THE RECORDS START
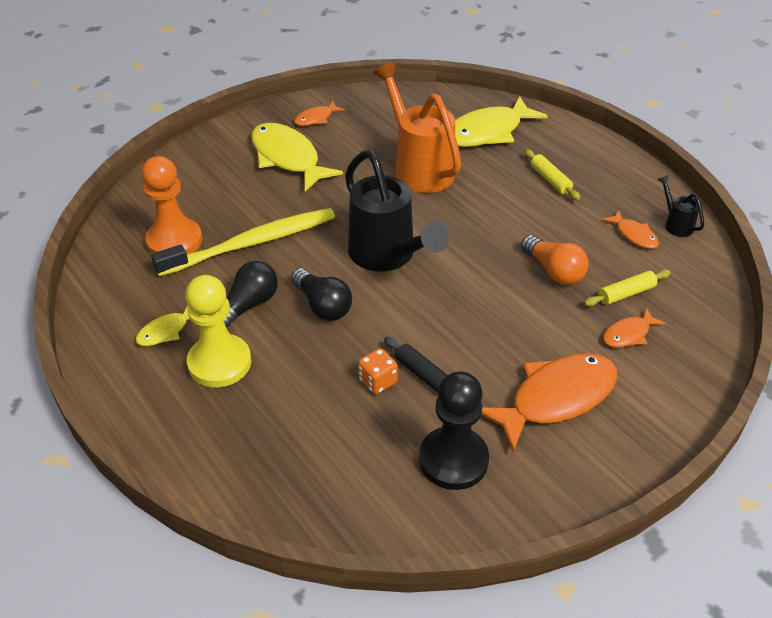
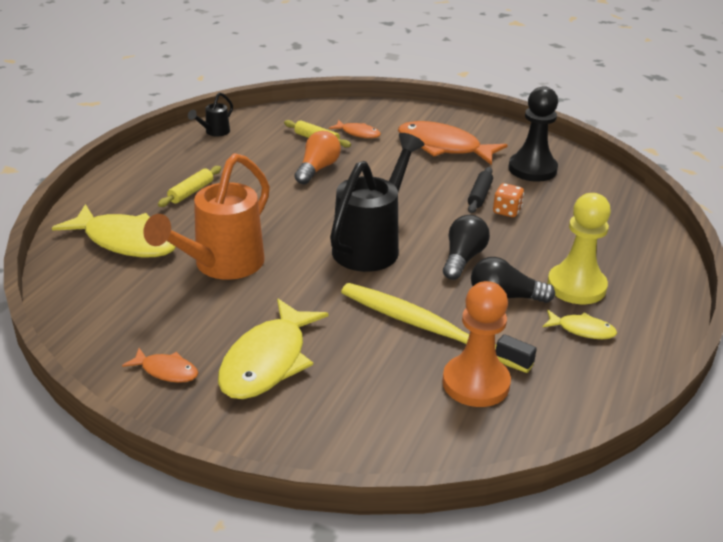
camera: 120 degrees left, 10 degrees down
orange fish [602,211,659,249] -> none

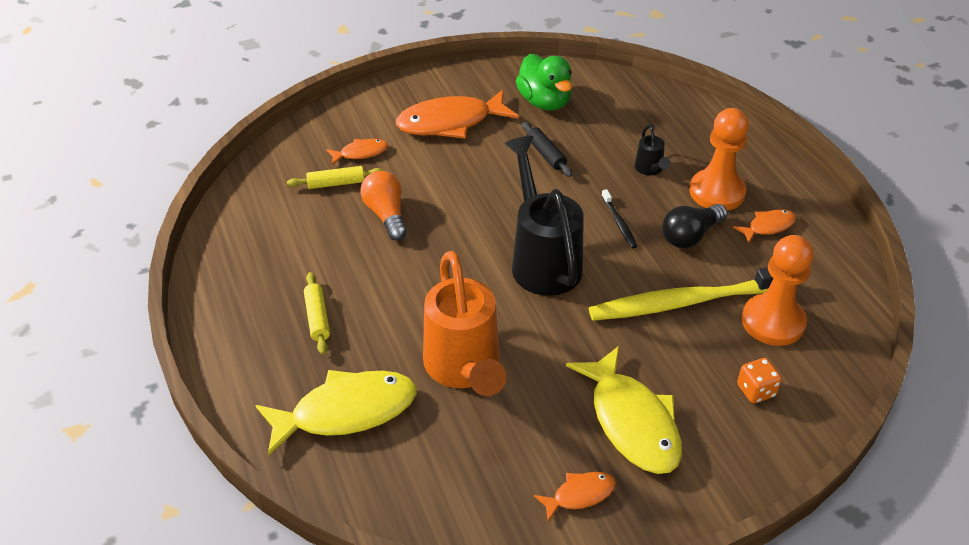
camera: 45 degrees left, 10 degrees up
black watering can [188,92,233,136] -> black watering can moved to [635,124,671,175]
black light bulb [443,215,490,280] -> black toothbrush [602,189,637,248]
orange dice [493,183,524,217] -> orange dice moved to [737,358,782,403]
black pawn [508,86,558,182] -> green duck [516,54,572,111]
yellow fish [543,310,617,339] -> orange fish [733,209,796,243]
yellow pawn [547,193,611,304] -> orange pawn [689,108,749,211]

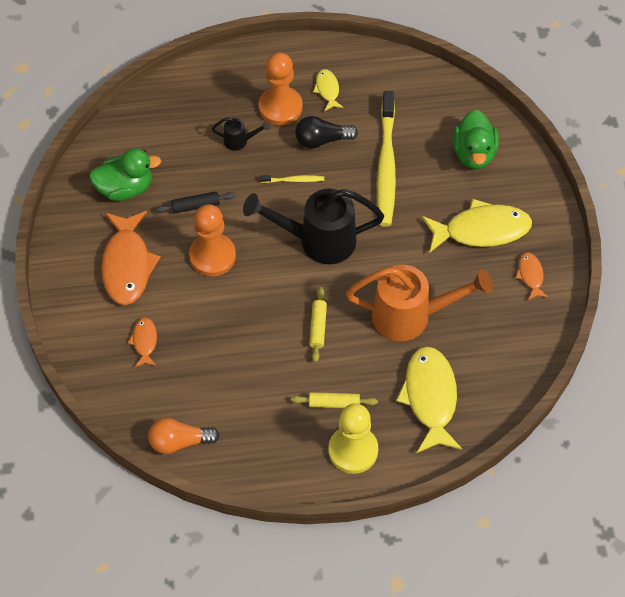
camera: 75 degrees left, 15 degrees up
yellow rolling pin [287,166,384,189] -> yellow rolling pin moved to [309,287,327,362]
orange light bulb [360,171,407,241] -> orange light bulb moved to [148,418,220,454]
black toothbrush [602,189,637,248] -> yellow toothbrush [260,175,324,183]
black light bulb [662,204,728,248] -> black light bulb turned 105 degrees clockwise [295,116,358,149]
orange fish [733,209,796,243] -> yellow fish [313,69,344,111]
orange dice [737,358,782,403] -> green duck [453,110,499,169]
orange pawn [742,235,814,346] -> orange pawn moved to [189,204,236,276]
none -> yellow pawn [329,403,378,474]

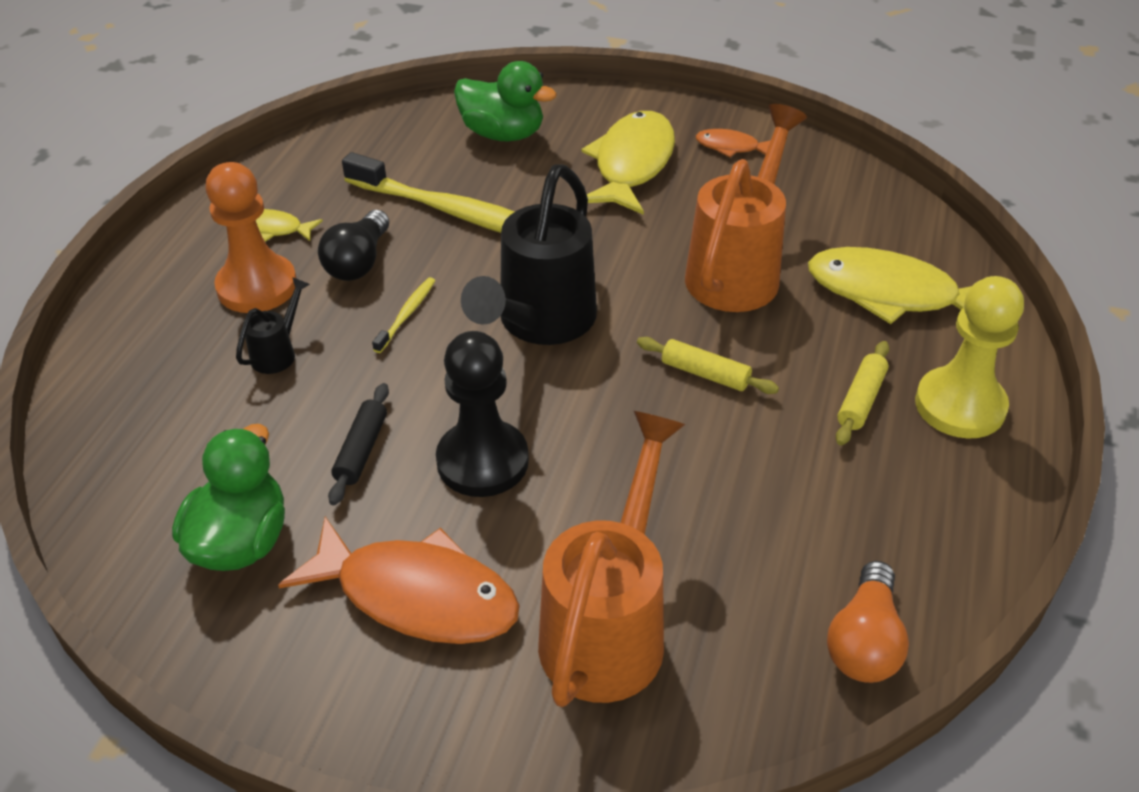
camera: 65 degrees left, 15 degrees down
orange fish [127,317,157,367] -> orange watering can [538,411,685,707]
orange pawn [189,204,236,276] -> black pawn [436,331,529,497]

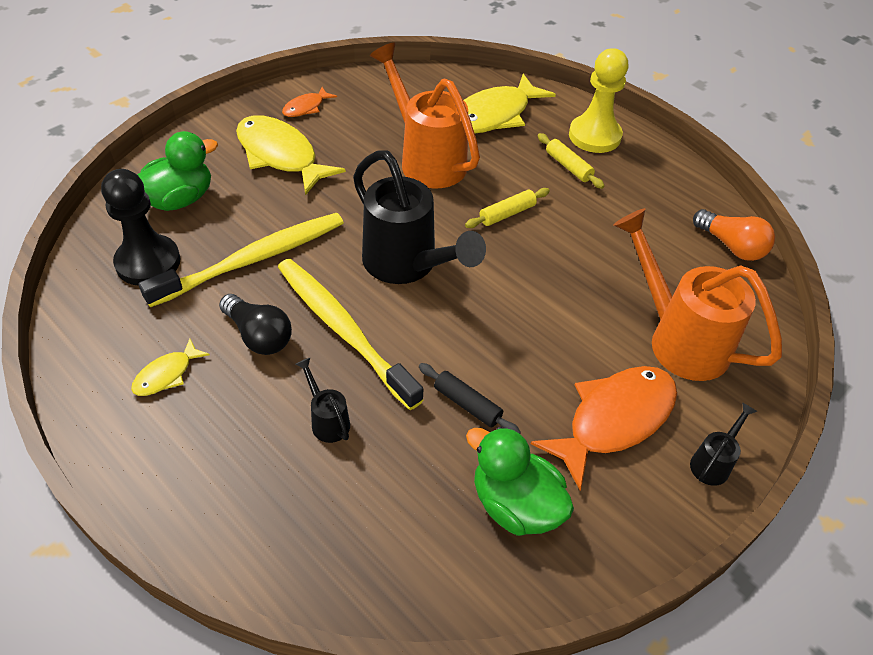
camera: 65 degrees left, 5 degrees up
orange pawn [206,162,297,313] -> none
yellow toothbrush [372,277,435,353] -> yellow toothbrush [278,259,424,410], size x2.40
black pawn [436,331,529,497] -> black pawn moved to [101,169,181,286]
none -> black watering can [690,402,758,486]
THE RECORDS END
**ASSIGNMENT**
Take every line from the records above that has the word "moved" and copy it.

**TASK ANSWER**
black watering can [188,92,233,136] -> black watering can moved to [635,124,671,175]
orange dice [493,183,524,217] -> orange dice moved to [737,358,782,403]
yellow rolling pin [287,166,384,189] -> yellow rolling pin moved to [309,287,327,362]
orange light bulb [360,171,407,241] -> orange light bulb moved to [148,418,220,454]
orange pawn [742,235,814,346] -> orange pawn moved to [189,204,236,276]
black pawn [436,331,529,497] -> black pawn moved to [101,169,181,286]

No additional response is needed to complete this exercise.